─── Given entries ───

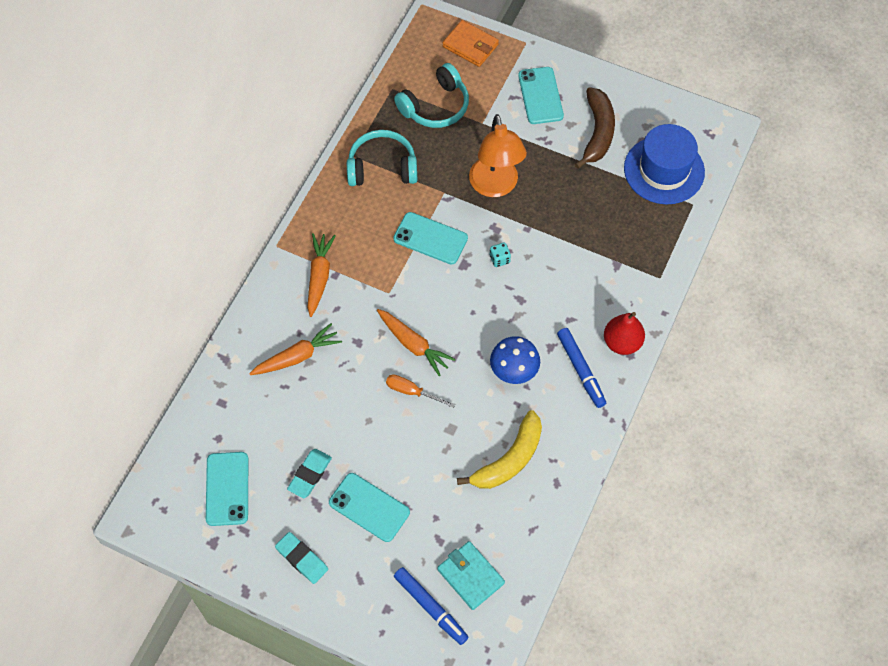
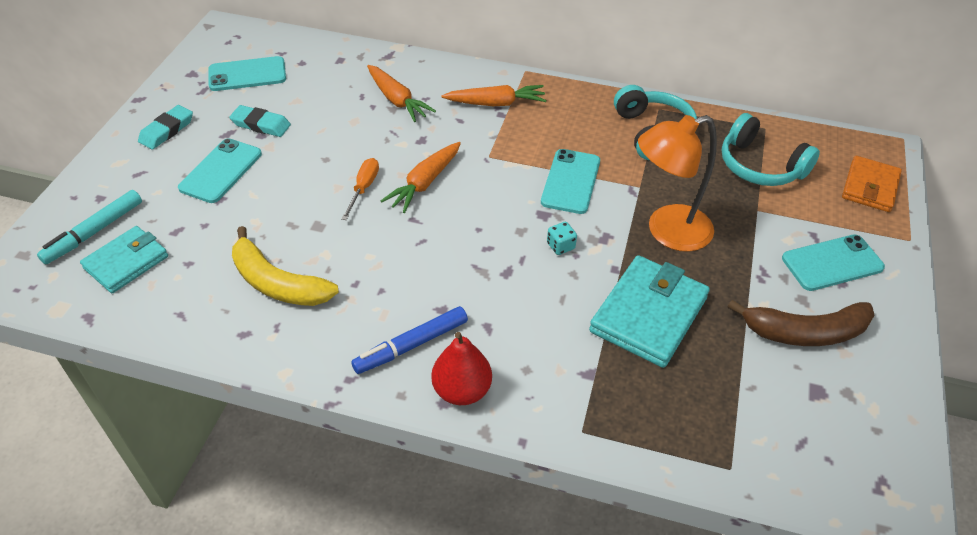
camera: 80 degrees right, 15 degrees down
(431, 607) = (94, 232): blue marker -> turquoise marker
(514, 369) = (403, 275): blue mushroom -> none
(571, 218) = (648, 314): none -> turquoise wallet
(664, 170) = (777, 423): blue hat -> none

───

What you should do: Every line above that has the string "none" needs to be copied.

Answer for this exercise:
(514, 369) = (403, 275): blue mushroom -> none
(571, 218) = (648, 314): none -> turquoise wallet
(664, 170) = (777, 423): blue hat -> none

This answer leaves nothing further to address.